- **Problem to work on**
For this listing, reproduce the line with "camera: 10 degrees left, 15 degrees up", the line with "(345, 188) = (241, 280): none", and the lines between, exactly as they stand. Leave out pictures and all other lines.

———

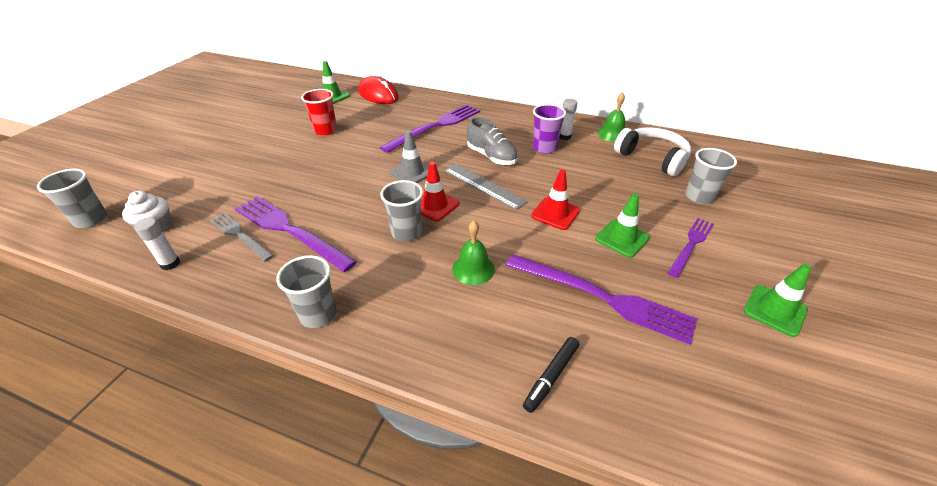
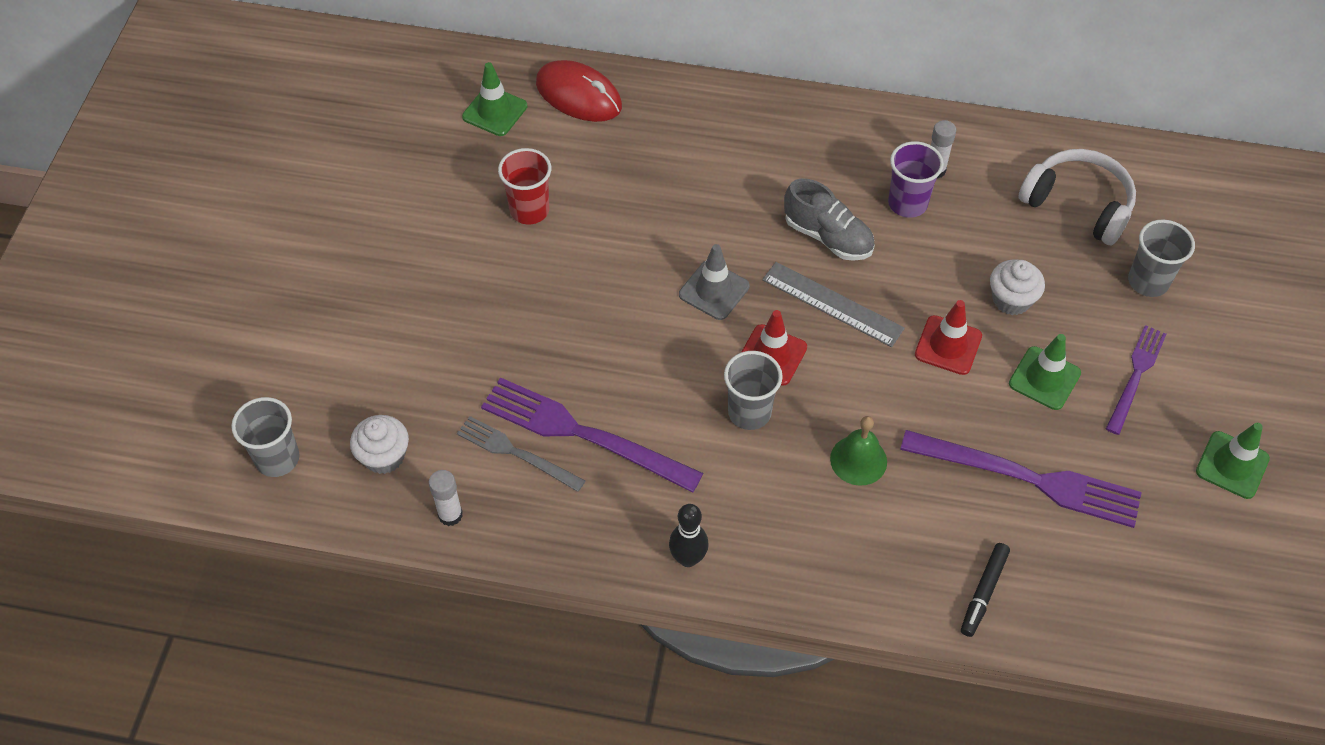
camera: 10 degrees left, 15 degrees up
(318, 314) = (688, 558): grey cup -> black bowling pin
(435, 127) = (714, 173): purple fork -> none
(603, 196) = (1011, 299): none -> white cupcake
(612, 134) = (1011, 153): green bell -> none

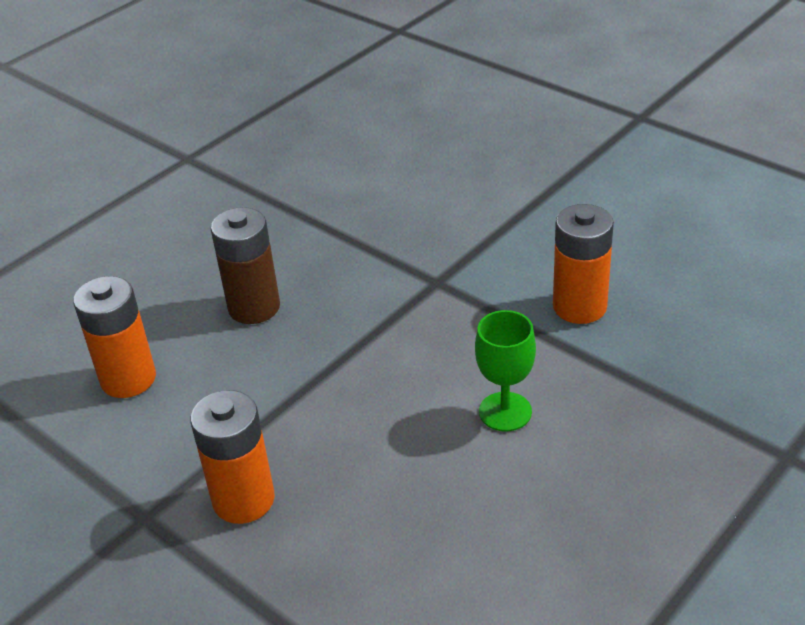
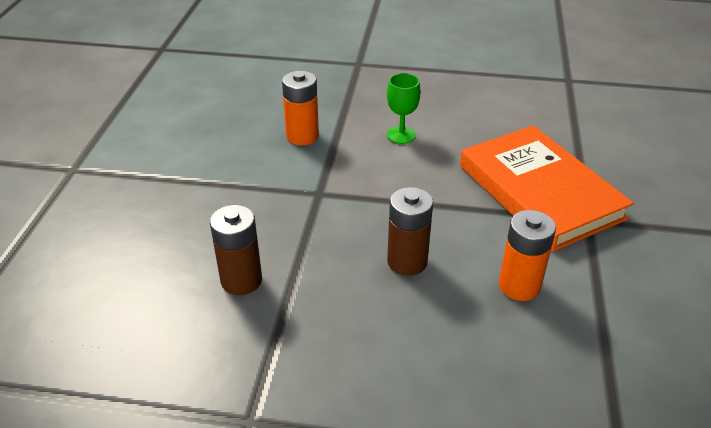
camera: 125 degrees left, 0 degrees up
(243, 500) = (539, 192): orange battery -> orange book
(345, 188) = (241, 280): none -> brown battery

———

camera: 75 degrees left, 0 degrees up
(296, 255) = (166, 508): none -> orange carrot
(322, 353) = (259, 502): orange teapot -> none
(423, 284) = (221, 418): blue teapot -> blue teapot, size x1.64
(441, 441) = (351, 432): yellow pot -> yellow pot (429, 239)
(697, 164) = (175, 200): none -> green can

———

- **Answer**
camera: 10 degrees left, 15 degrees up
(318, 314) = (688, 558): grey cup -> black bowling pin
(435, 127) = (714, 173): purple fork -> none
(603, 196) = (1011, 299): none -> white cupcake
(612, 134) = (1011, 153): green bell -> none

camera: 125 degrees left, 0 degrees up
(243, 500) = (539, 192): orange battery -> orange book
(345, 188) = (241, 280): none -> brown battery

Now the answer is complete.